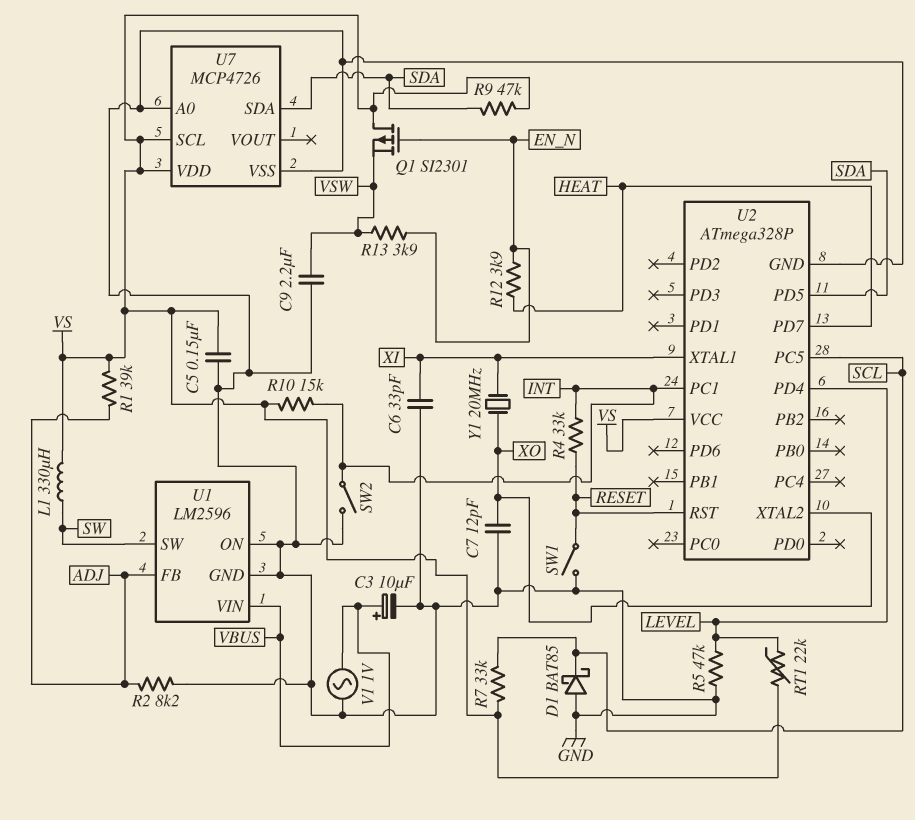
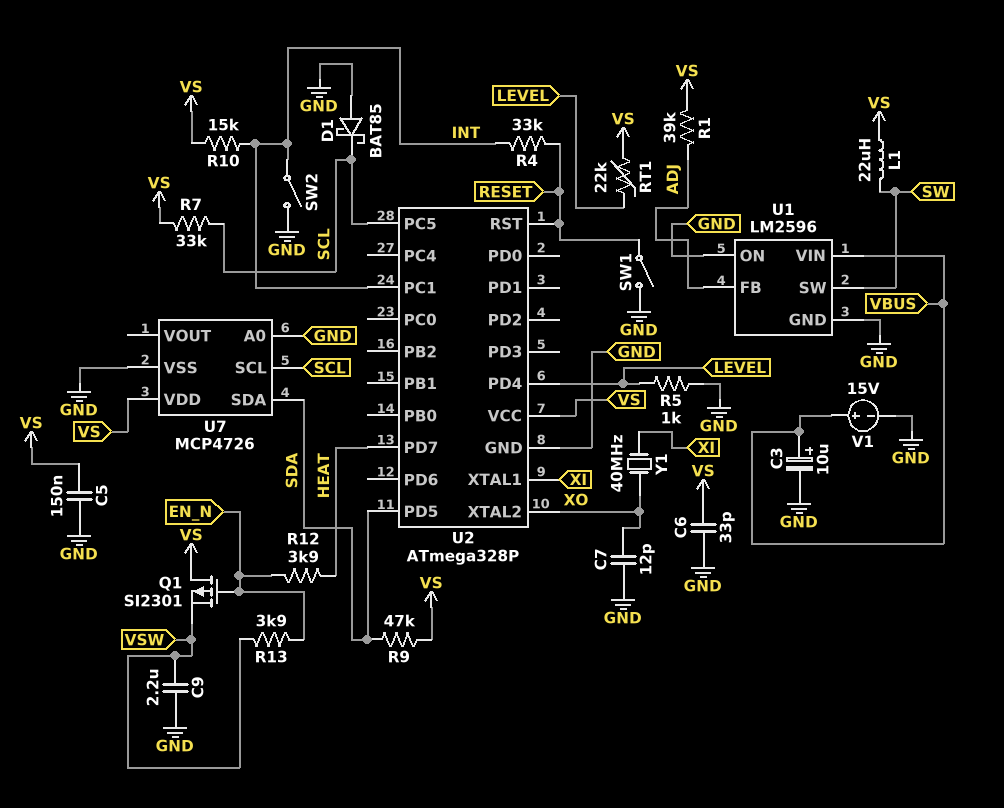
C6: 33pF (GND, XI) -> 33pF (GND, VS)
L1: 330uH (SW, VS) -> 22uH (SW, VS)
R2: 8.2k (ADJ, GND) -> none
R5: 47k (GND, LEVEL) -> 1k (GND, LEVEL)
U7 pin SCL: VS -> SCL
V1: AC 1V (GND, VBUS) -> 15V (plus VBUS, minus GND)
Y1: 20MHz (XI, XO) -> 40MHz (XI, XO)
-=-=-
Skip all lines ahead of the one containing "R2: 8.2k (ADJ, GND) -> none". Reproduce that line and the remainder of the listing above exactly.

Exercise output
R2: 8.2k (ADJ, GND) -> none
R5: 47k (GND, LEVEL) -> 1k (GND, LEVEL)
U7 pin SCL: VS -> SCL
V1: AC 1V (GND, VBUS) -> 15V (plus VBUS, minus GND)
Y1: 20MHz (XI, XO) -> 40MHz (XI, XO)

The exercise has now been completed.